YOUR GOAL
Set every line of the data down again exactly, and keep the pictures out.
· · ·
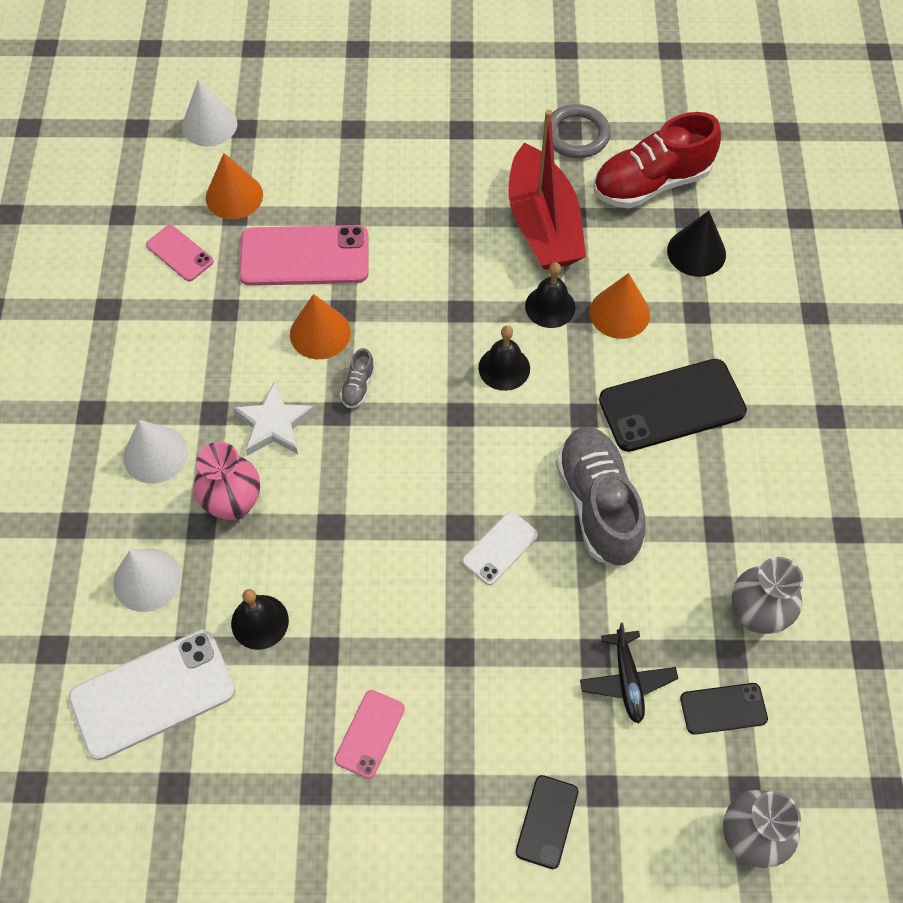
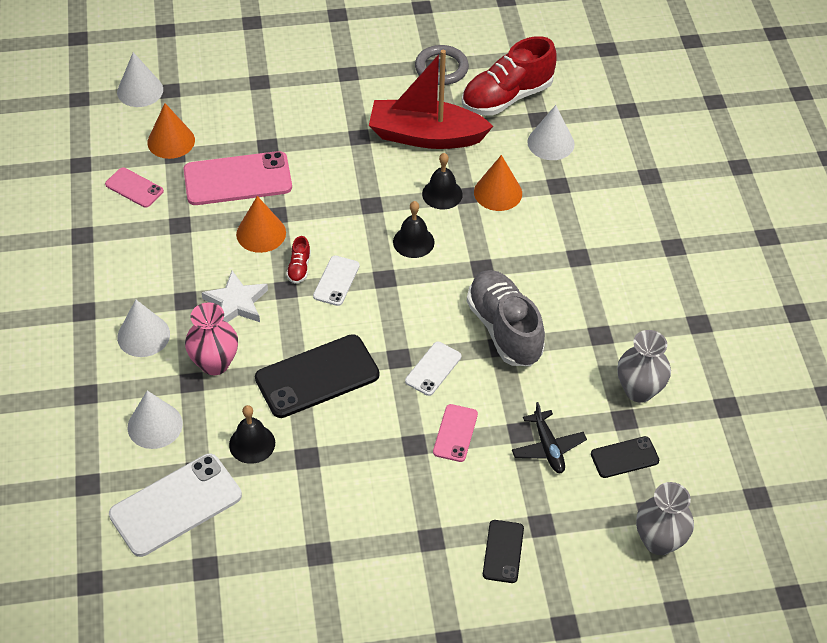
camera: 10 degrees left, 10 degrees down
pink phone [335,690,405,779] -> pink phone moved to [433,404,478,462]
grey shoe [340,348,375,408] -> red shoe [286,236,311,284]
red boat [508,110,586,270] -> red boat turned 120 degrees clockwise [369,50,493,149]
black phone [599,359,747,452] -> black phone moved to [255,334,379,418]
black cone [667,211,726,277] -> white cone [527,105,575,160]
none -> white phone [313,255,360,306]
· · ·
WRITTEN REPLY
camera: 10 degrees left, 10 degrees down
pink phone [335,690,405,779] -> pink phone moved to [433,404,478,462]
grey shoe [340,348,375,408] -> red shoe [286,236,311,284]
red boat [508,110,586,270] -> red boat turned 120 degrees clockwise [369,50,493,149]
black phone [599,359,747,452] -> black phone moved to [255,334,379,418]
black cone [667,211,726,277] -> white cone [527,105,575,160]
none -> white phone [313,255,360,306]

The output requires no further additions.